= PROBLEM TO WORK ON =
Each line below should be reproduced without any alteration.

[Object state change records]
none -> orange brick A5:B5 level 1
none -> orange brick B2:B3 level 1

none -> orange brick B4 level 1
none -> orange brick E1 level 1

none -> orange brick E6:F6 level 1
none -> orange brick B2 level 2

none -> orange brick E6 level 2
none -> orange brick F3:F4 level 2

= RESPONSE BELOW =
none -> orange brick A5:B5 level 1
none -> orange brick B2:B3 level 1

none -> orange brick B4 level 1
none -> orange brick E1 level 1

none -> orange brick E6:F6 level 1
none -> orange brick B2 level 2

none -> orange brick E6 level 2
none -> orange brick F3:F4 level 2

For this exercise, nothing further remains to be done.